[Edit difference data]
Content starts
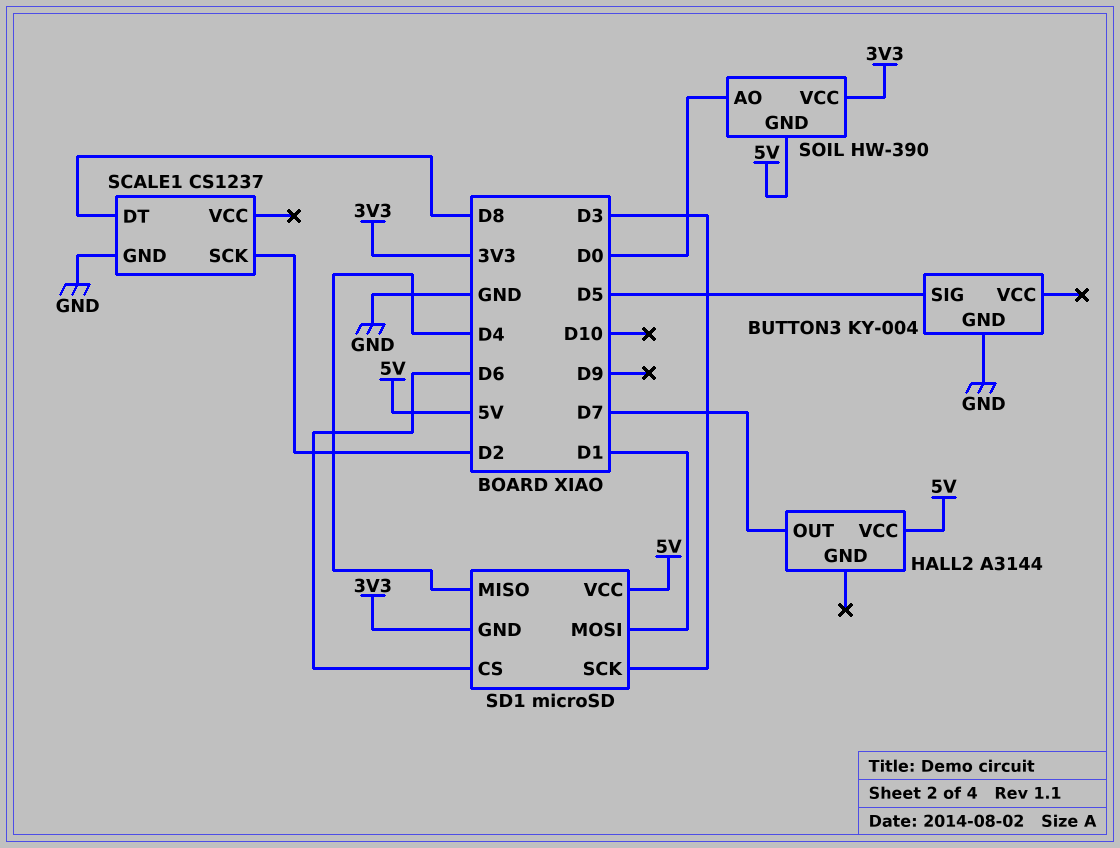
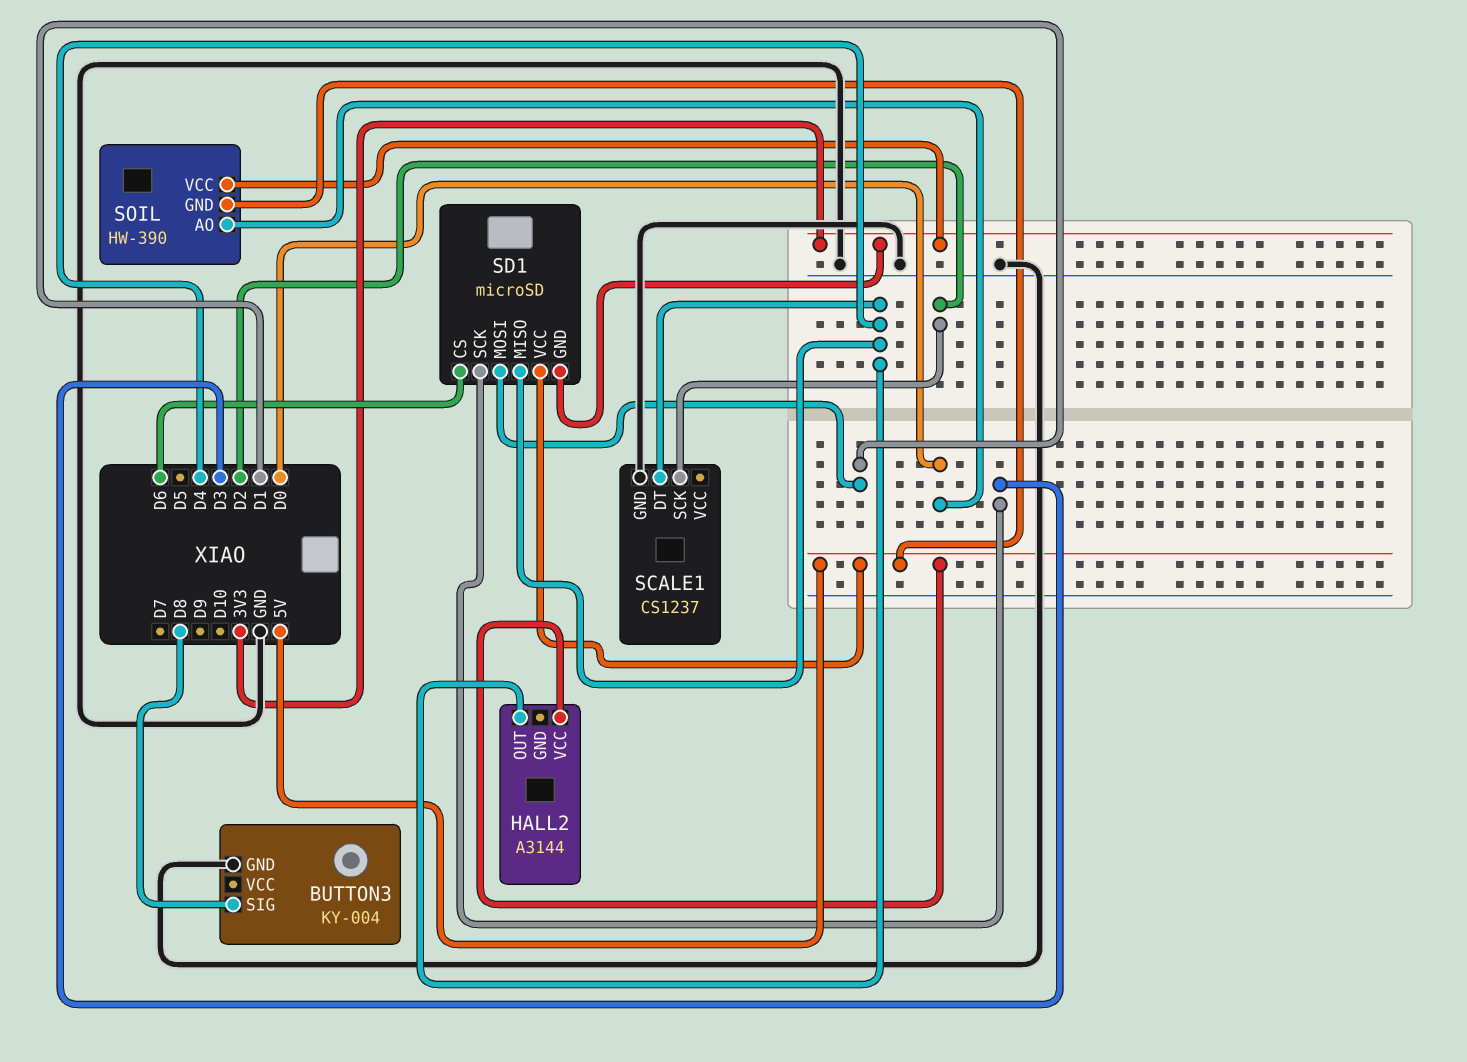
BUTTON3 pin SIG: D5 -> D8
HALL2 pin OUT: D7 -> D4
SCALE1 pin DT: D8 -> D4

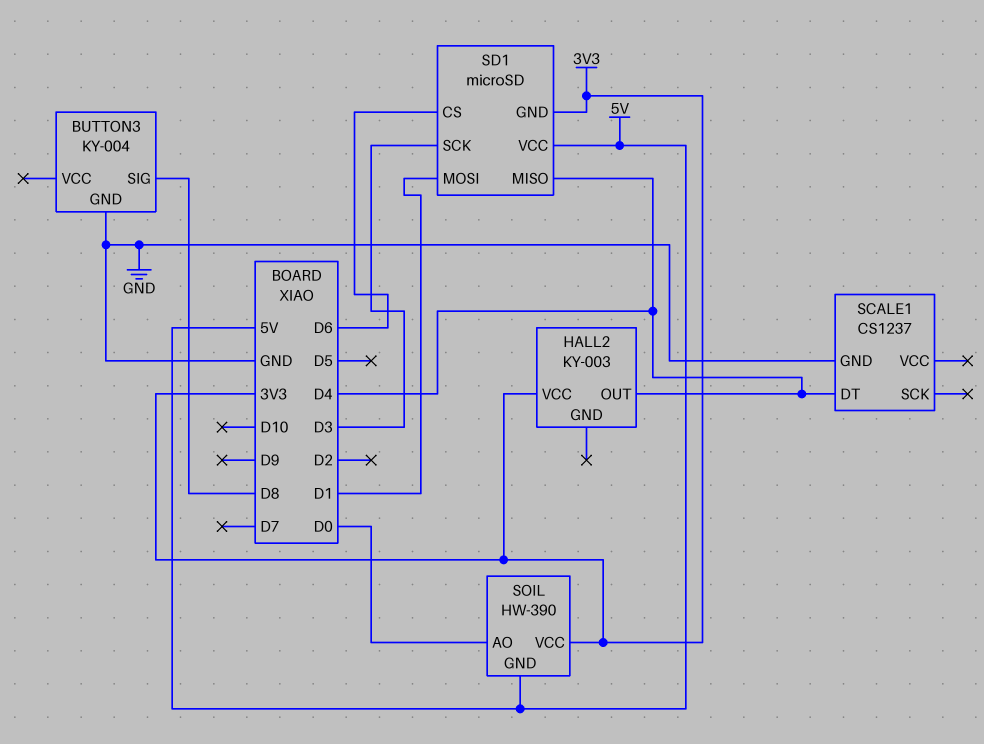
HALL2: A3144 -> KY-003
HALL2 pin VCC: 5V -> 3V3
SCALE1 pin SCK: D2 -> none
Content ends
▸ **TASK TO CARRY OUT**:
Return every record exactly. Pictures stay out.

▸ **THE ANSWER**:
BUTTON3 pin SIG: D5 -> D8
HALL2 pin OUT: D7 -> D4
SCALE1 pin DT: D8 -> D4

HALL2: A3144 -> KY-003
HALL2 pin VCC: 5V -> 3V3
SCALE1 pin SCK: D2 -> none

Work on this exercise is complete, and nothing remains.